◆ **INSTRUCTIONS FOR THE TASK**
Match on the string "plus" in the entries below and return every matching line.

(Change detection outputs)
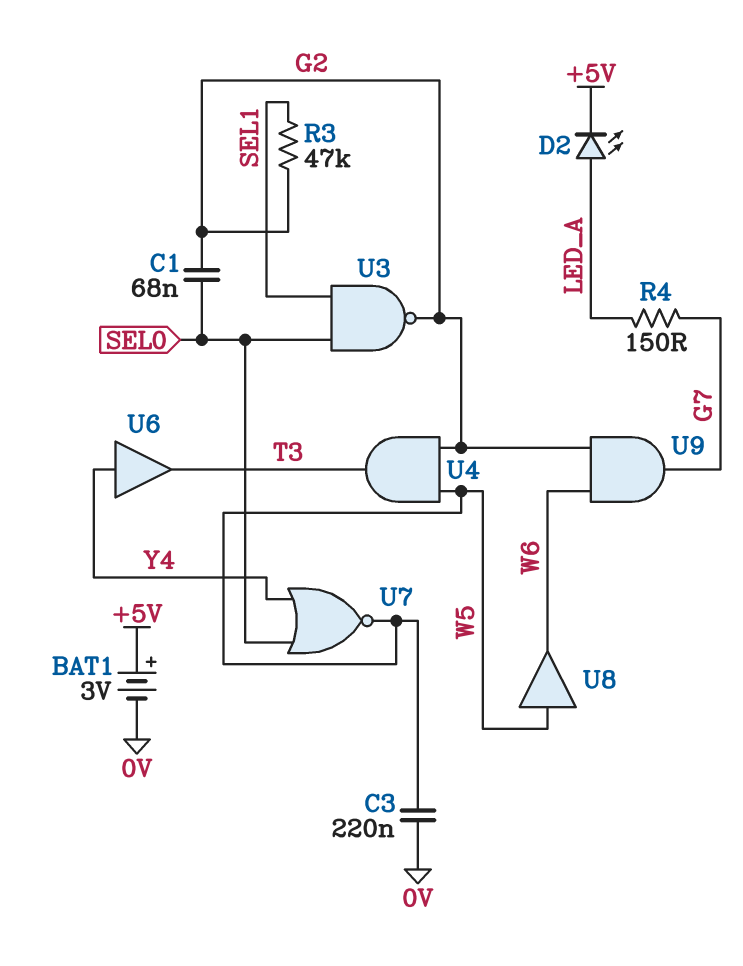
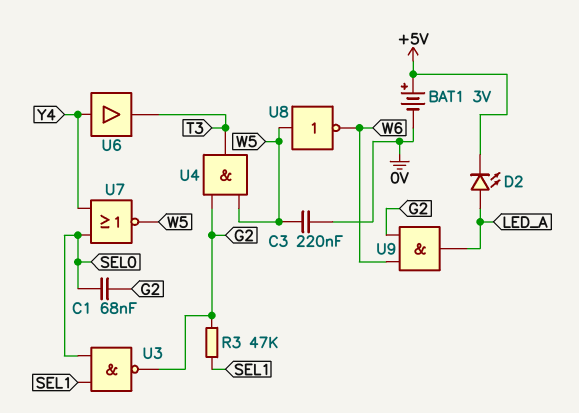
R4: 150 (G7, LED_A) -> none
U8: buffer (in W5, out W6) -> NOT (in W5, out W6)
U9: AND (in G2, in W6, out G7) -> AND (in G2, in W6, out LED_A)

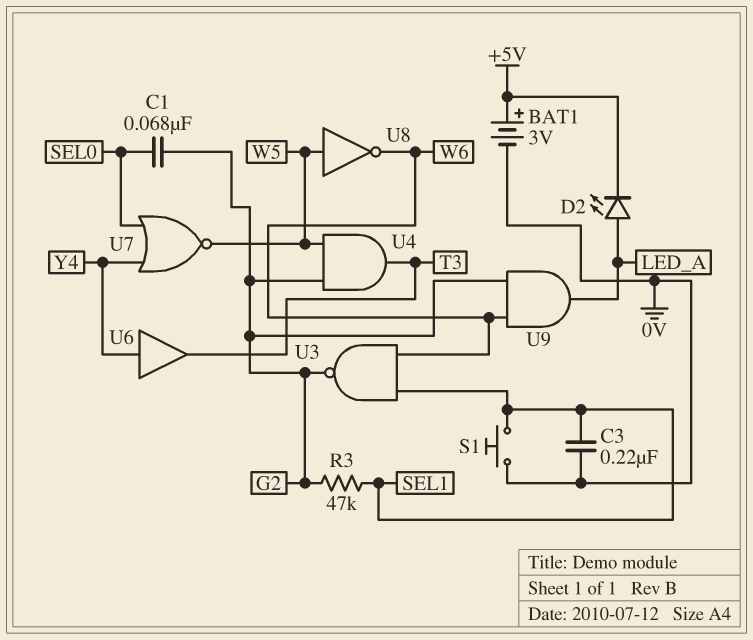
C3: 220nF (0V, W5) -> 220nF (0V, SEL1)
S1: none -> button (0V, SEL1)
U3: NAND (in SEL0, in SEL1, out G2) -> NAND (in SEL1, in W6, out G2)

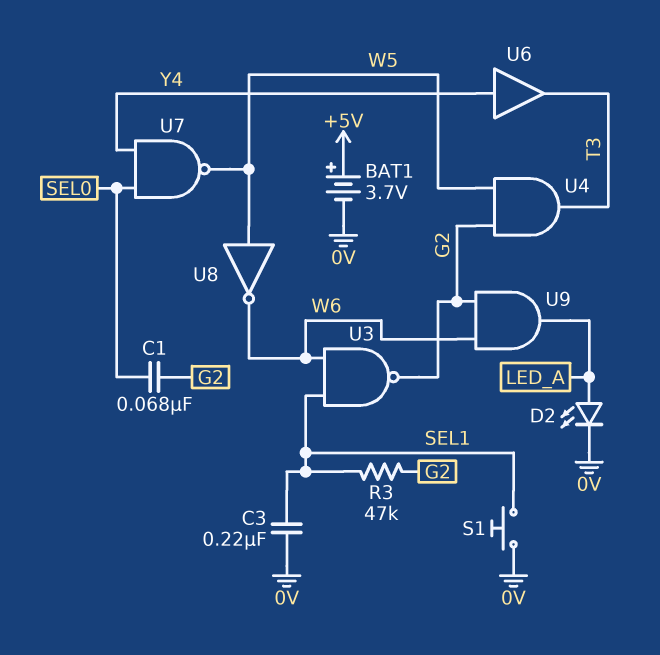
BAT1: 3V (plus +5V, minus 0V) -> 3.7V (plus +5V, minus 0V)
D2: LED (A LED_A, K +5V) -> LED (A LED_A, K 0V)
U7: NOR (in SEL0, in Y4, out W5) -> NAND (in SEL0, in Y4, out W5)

---

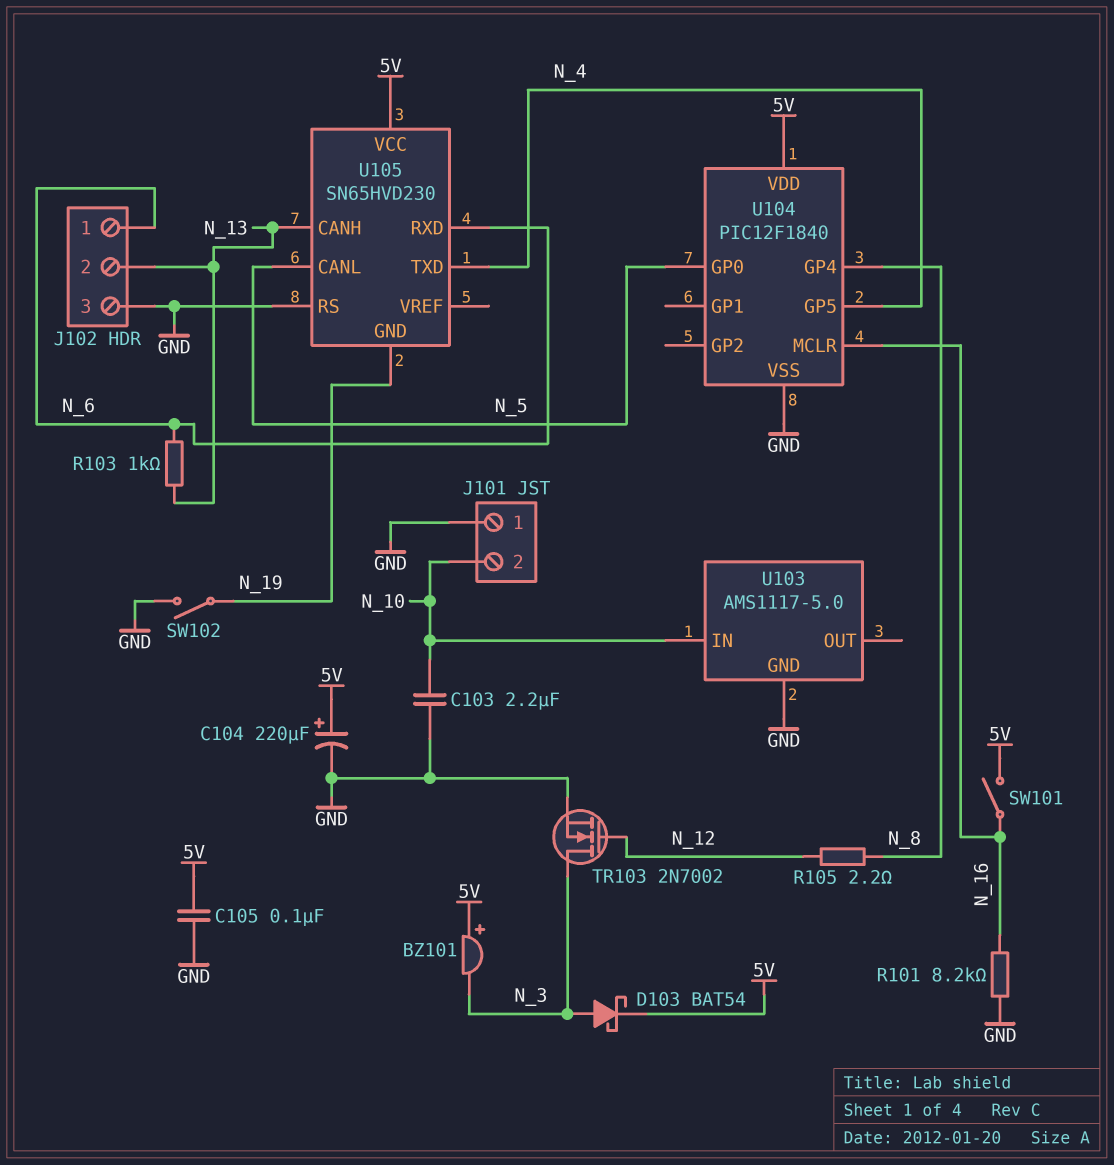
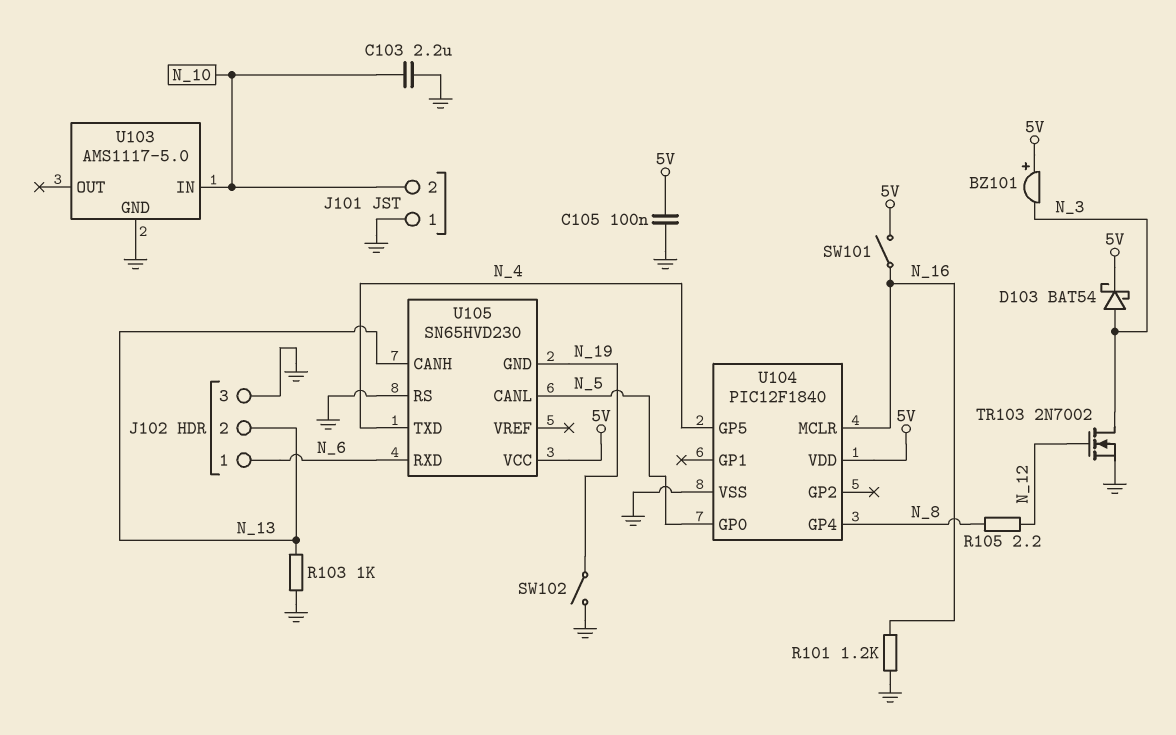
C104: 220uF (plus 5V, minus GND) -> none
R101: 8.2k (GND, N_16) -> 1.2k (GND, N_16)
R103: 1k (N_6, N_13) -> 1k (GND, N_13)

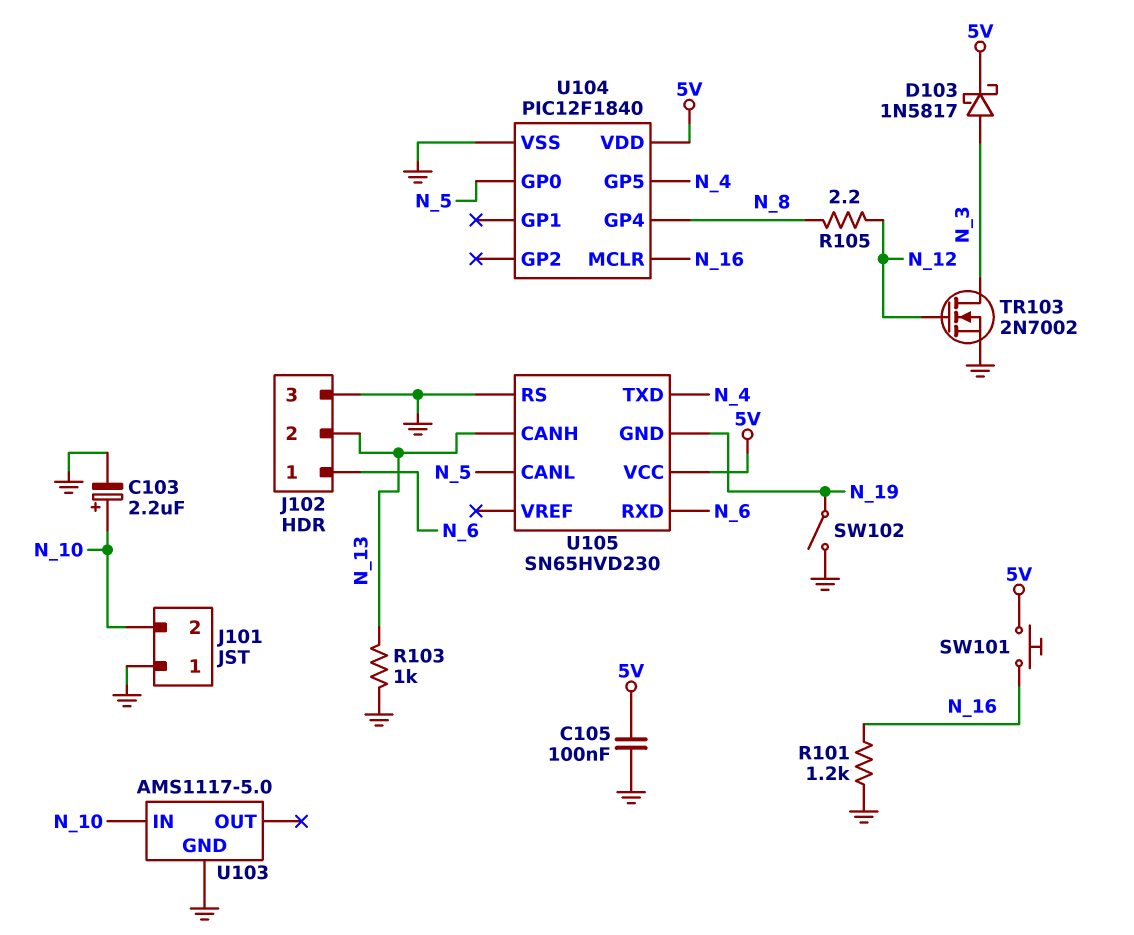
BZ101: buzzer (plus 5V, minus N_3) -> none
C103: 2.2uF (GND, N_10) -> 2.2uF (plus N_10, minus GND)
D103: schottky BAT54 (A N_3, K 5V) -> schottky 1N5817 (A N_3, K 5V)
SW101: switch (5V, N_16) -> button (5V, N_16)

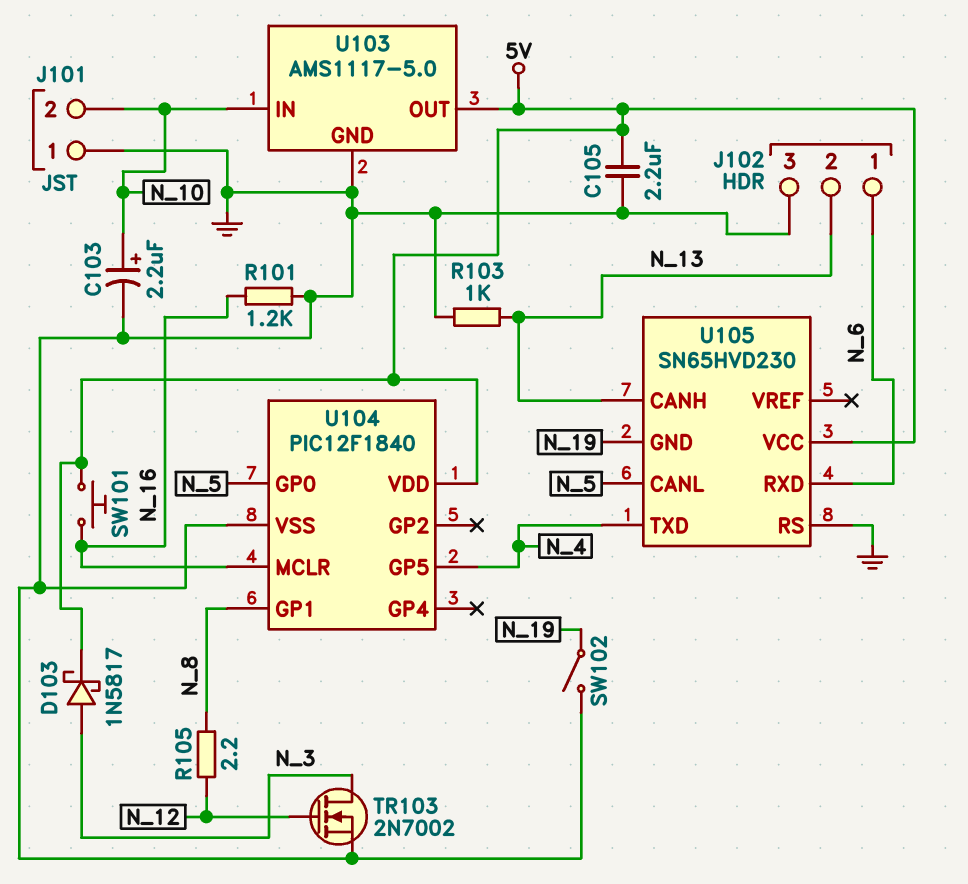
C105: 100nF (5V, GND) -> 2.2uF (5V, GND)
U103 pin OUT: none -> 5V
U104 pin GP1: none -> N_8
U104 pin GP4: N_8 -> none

◆ **SOLUTION TO THIS TASK**
BAT1: 3V (plus +5V, minus 0V) -> 3.7V (plus +5V, minus 0V)
C104: 220uF (plus 5V, minus GND) -> none
BZ101: buzzer (plus 5V, minus N_3) -> none
C103: 2.2uF (GND, N_10) -> 2.2uF (plus N_10, minus GND)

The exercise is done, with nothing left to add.